_Work to do_
Format every line of the entries below as a JSON list of strings, one string per line and no strings for blank lines. Omit the pictures from the answer.

— BEGIN Records shown —

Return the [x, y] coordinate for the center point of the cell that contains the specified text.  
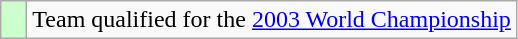
Team qualified for the 2003 World Championship [272, 20]
Output the [X, Y] coordinate of the center of the cell containing the given text.  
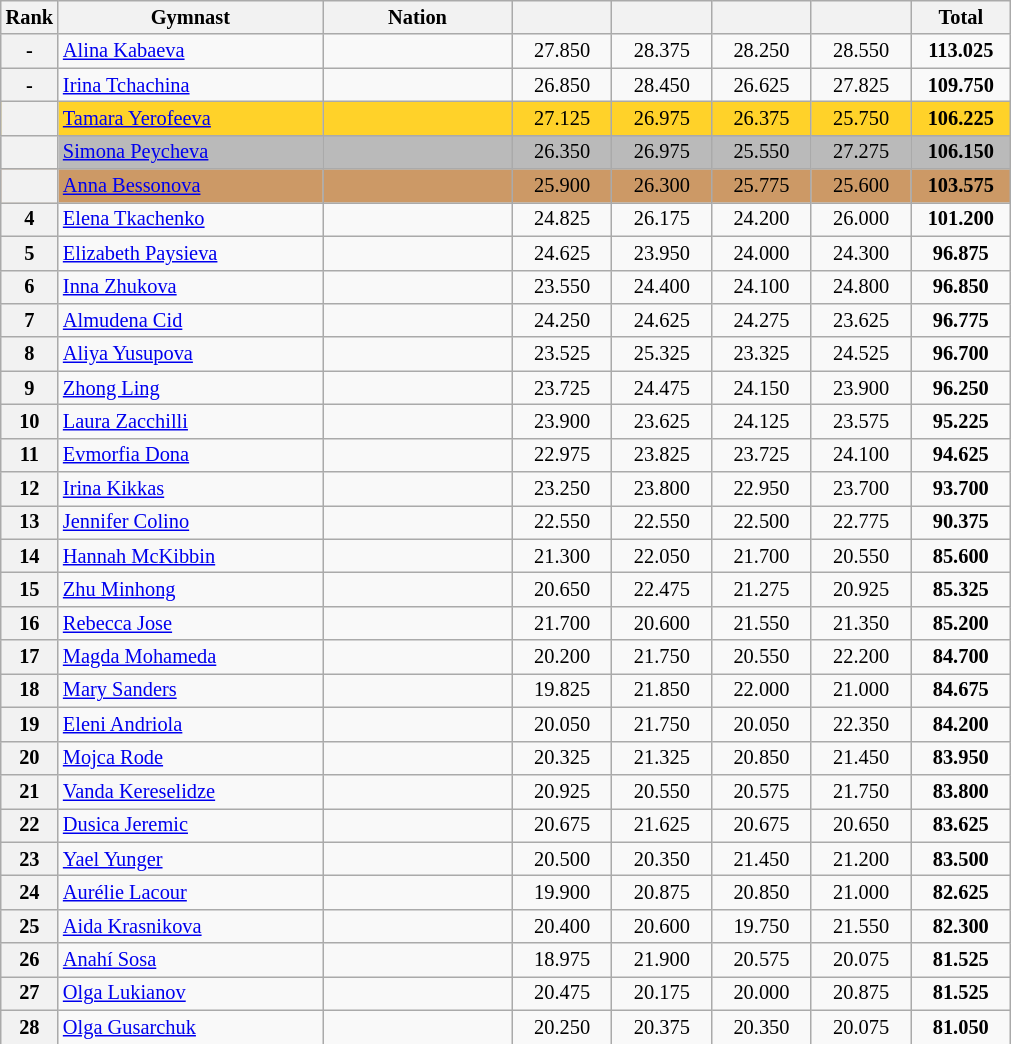
106.225 [961, 118]
Alina Kabaeva [190, 51]
28 [30, 1027]
Olga Gusarchuk [190, 1027]
28.250 [762, 51]
22.050 [662, 556]
Anna Bessonova [190, 186]
Magda Mohameda [190, 657]
Vanda Kereselidze [190, 791]
27.125 [562, 118]
23.325 [762, 354]
Elena Tkachenko [190, 219]
25.600 [861, 186]
106.150 [961, 152]
24.150 [762, 388]
27.825 [861, 85]
20.000 [762, 993]
Aliya Yusupova [190, 354]
24 [30, 892]
95.225 [961, 421]
Almudena Cid [190, 320]
6 [30, 287]
9 [30, 388]
25.750 [861, 118]
Simona Peycheva [190, 152]
26.300 [662, 186]
26 [30, 960]
82.300 [961, 926]
24.475 [662, 388]
85.600 [961, 556]
24.400 [662, 287]
20.250 [562, 1027]
20 [30, 758]
83.950 [961, 758]
109.750 [961, 85]
23.800 [662, 489]
26.000 [861, 219]
Aurélie Lacour [190, 892]
Zhong Ling [190, 388]
23.575 [861, 421]
Evmorfia Dona [190, 455]
19.900 [562, 892]
Elizabeth Paysieva [190, 253]
96.875 [961, 253]
21.350 [861, 623]
22.350 [861, 724]
25.325 [662, 354]
Irina Tchachina [190, 85]
Eleni Andriola [190, 724]
21 [30, 791]
27.275 [861, 152]
24.200 [762, 219]
26.350 [562, 152]
22 [30, 825]
22.475 [662, 589]
14 [30, 556]
16 [30, 623]
8 [30, 354]
22.950 [762, 489]
103.575 [961, 186]
25.900 [562, 186]
27.850 [562, 51]
24.825 [562, 219]
94.625 [961, 455]
10 [30, 421]
83.500 [961, 859]
20.375 [662, 1027]
11 [30, 455]
21.275 [762, 589]
23 [30, 859]
4 [30, 219]
93.700 [961, 489]
23.950 [662, 253]
96.775 [961, 320]
24.250 [562, 320]
21.200 [861, 859]
84.200 [961, 724]
28.375 [662, 51]
Anahí Sosa [190, 960]
21.625 [662, 825]
18.975 [562, 960]
21.325 [662, 758]
Rebecca Jose [190, 623]
21.850 [662, 690]
22.200 [861, 657]
Zhu Minhong [190, 589]
28.550 [861, 51]
26.175 [662, 219]
18 [30, 690]
Total [961, 17]
Hannah McKibbin [190, 556]
20.200 [562, 657]
96.850 [961, 287]
22.775 [861, 522]
Yael Yunger [190, 859]
21.900 [662, 960]
82.625 [961, 892]
27 [30, 993]
26.375 [762, 118]
Olga Lukianov [190, 993]
24.300 [861, 253]
24.000 [762, 253]
7 [30, 320]
20.325 [562, 758]
20.500 [562, 859]
21.300 [562, 556]
Dusica Jeremic [190, 825]
25.775 [762, 186]
Gymnast [190, 17]
25.550 [762, 152]
23.525 [562, 354]
85.325 [961, 589]
22.975 [562, 455]
24.525 [861, 354]
96.700 [961, 354]
19 [30, 724]
17 [30, 657]
5 [30, 253]
19.825 [562, 690]
Tamara Yerofeeva [190, 118]
Irina Kikkas [190, 489]
23.250 [562, 489]
23.550 [562, 287]
26.850 [562, 85]
83.625 [961, 825]
15 [30, 589]
85.200 [961, 623]
84.675 [961, 690]
24.125 [762, 421]
Aida Krasnikova [190, 926]
20.400 [562, 926]
96.250 [961, 388]
13 [30, 522]
Laura Zacchilli [190, 421]
23.825 [662, 455]
22.000 [762, 690]
84.700 [961, 657]
Mojca Rode [190, 758]
83.800 [961, 791]
113.025 [961, 51]
24.275 [762, 320]
22.500 [762, 522]
26.625 [762, 85]
24.800 [861, 287]
Rank [30, 17]
Mary Sanders [190, 690]
19.750 [762, 926]
23.700 [861, 489]
20.475 [562, 993]
81.050 [961, 1027]
Nation [418, 17]
20.175 [662, 993]
12 [30, 489]
101.200 [961, 219]
25 [30, 926]
90.375 [961, 522]
Inna Zhukova [190, 287]
Jennifer Colino [190, 522]
28.450 [662, 85]
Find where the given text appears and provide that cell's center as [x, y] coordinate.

— END Records shown —

_Reply to the task_
[
  "Return the [x, y] coordinate for the center point of the cell that contains the specified text.  ",
  "Team qualified for the 2003 World Championship [272, 20]",
  "Output the [X, Y] coordinate of the center of the cell containing the given text.  ",
  "106.225 [961, 118]",
  "Alina Kabaeva [190, 51]",
  "28 [30, 1027]",
  "Olga Gusarchuk [190, 1027]",
  "28.250 [762, 51]",
  "22.050 [662, 556]",
  "Anna Bessonova [190, 186]",
  "Magda Mohameda [190, 657]",
  "Vanda Kereselidze [190, 791]",
  "27.125 [562, 118]",
  "23.325 [762, 354]",
  "Elena Tkachenko [190, 219]",
  "25.600 [861, 186]",
  "106.150 [961, 152]",
  "24.150 [762, 388]",
  "27.825 [861, 85]",
  "20.000 [762, 993]",
  "Aliya Yusupova [190, 354]",
  "24 [30, 892]",
  "95.225 [961, 421]",
  "Almudena Cid [190, 320]",
  "6 [30, 287]",
  "9 [30, 388]",
  "25.750 [861, 118]",
  "Simona Peycheva [190, 152]",
  "26.300 [662, 186]",
  "26 [30, 960]",
  "82.300 [961, 926]",
  "24.475 [662, 388]",
  "85.600 [961, 556]",
  "24.400 [662, 287]",
  "20.250 [562, 1027]",
  "20 [30, 758]",
  "83.950 [961, 758]",
  "109.750 [961, 85]",
  "23.800 [662, 489]",
  "26.000 [861, 219]",
  "Aurélie Lacour [190, 892]",
  "Zhong Ling [190, 388]",
  "23.575 [861, 421]",
  "Evmorfia Dona [190, 455]",
  "19.900 [562, 892]",
  "Elizabeth Paysieva [190, 253]",
  "96.875 [961, 253]",
  "21.350 [861, 623]",
  "22.350 [861, 724]",
  "25.325 [662, 354]",
  "Irina Tchachina [190, 85]",
  "Eleni Andriola [190, 724]",
  "21 [30, 791]",
  "27.275 [861, 152]",
  "24.200 [762, 219]",
  "26.350 [562, 152]",
  "22 [30, 825]",
  "22.475 [662, 589]",
  "14 [30, 556]",
  "16 [30, 623]",
  "8 [30, 354]",
  "22.950 [762, 489]",
  "103.575 [961, 186]",
  "25.900 [562, 186]",
  "27.850 [562, 51]",
  "24.825 [562, 219]",
  "94.625 [961, 455]",
  "10 [30, 421]",
  "83.500 [961, 859]",
  "20.375 [662, 1027]",
  "11 [30, 455]",
  "21.275 [762, 589]",
  "23 [30, 859]",
  "4 [30, 219]",
  "93.700 [961, 489]",
  "23.950 [662, 253]",
  "96.775 [961, 320]",
  "24.250 [562, 320]",
  "21.200 [861, 859]",
  "84.200 [961, 724]",
  "28.375 [662, 51]",
  "Anahí Sosa [190, 960]",
  "21.625 [662, 825]",
  "18.975 [562, 960]",
  "21.325 [662, 758]",
  "Rebecca Jose [190, 623]",
  "21.850 [662, 690]",
  "22.200 [861, 657]",
  "Zhu Minhong [190, 589]",
  "28.550 [861, 51]",
  "26.175 [662, 219]",
  "18 [30, 690]",
  "Total [961, 17]",
  "Hannah McKibbin [190, 556]",
  "20.200 [562, 657]",
  "96.850 [961, 287]",
  "22.775 [861, 522]",
  "Yael Yunger [190, 859]",
  "21.900 [662, 960]",
  "82.625 [961, 892]",
  "27 [30, 993]",
  "26.375 [762, 118]",
  "Olga Lukianov [190, 993]",
  "24.300 [861, 253]",
  "24.000 [762, 253]",
  "7 [30, 320]",
  "20.325 [562, 758]",
  "20.500 [562, 859]",
  "21.300 [562, 556]",
  "Dusica Jeremic [190, 825]",
  "25.775 [762, 186]",
  "Gymnast [190, 17]",
  "25.550 [762, 152]",
  "23.525 [562, 354]",
  "85.325 [961, 589]",
  "22.975 [562, 455]",
  "24.525 [861, 354]",
  "96.700 [961, 354]",
  "19 [30, 724]",
  "17 [30, 657]",
  "5 [30, 253]",
  "19.825 [562, 690]",
  "Tamara Yerofeeva [190, 118]",
  "Irina Kikkas [190, 489]",
  "23.250 [562, 489]",
  "23.550 [562, 287]",
  "26.850 [562, 85]",
  "83.625 [961, 825]",
  "15 [30, 589]",
  "85.200 [961, 623]",
  "84.675 [961, 690]",
  "24.125 [762, 421]",
  "Aida Krasnikova [190, 926]",
  "20.400 [562, 926]",
  "96.250 [961, 388]",
  "13 [30, 522]",
  "Laura Zacchilli [190, 421]",
  "23.825 [662, 455]",
  "22.000 [762, 690]",
  "84.700 [961, 657]",
  "Mojca Rode [190, 758]",
  "83.800 [961, 791]",
  "113.025 [961, 51]",
  "24.275 [762, 320]",
  "22.500 [762, 522]",
  "26.625 [762, 85]",
  "24.800 [861, 287]",
  "Rank [30, 17]",
  "Mary Sanders [190, 690]",
  "19.750 [762, 926]",
  "23.700 [861, 489]",
  "20.475 [562, 993]",
  "81.050 [961, 1027]",
  "Nation [418, 17]",
  "20.175 [662, 993]",
  "12 [30, 489]",
  "101.200 [961, 219]",
  "25 [30, 926]",
  "90.375 [961, 522]",
  "Inna Zhukova [190, 287]",
  "Jennifer Colino [190, 522]",
  "28.450 [662, 85]",
  "Find where the given text appears and provide that cell's center as [x, y] coordinate."
]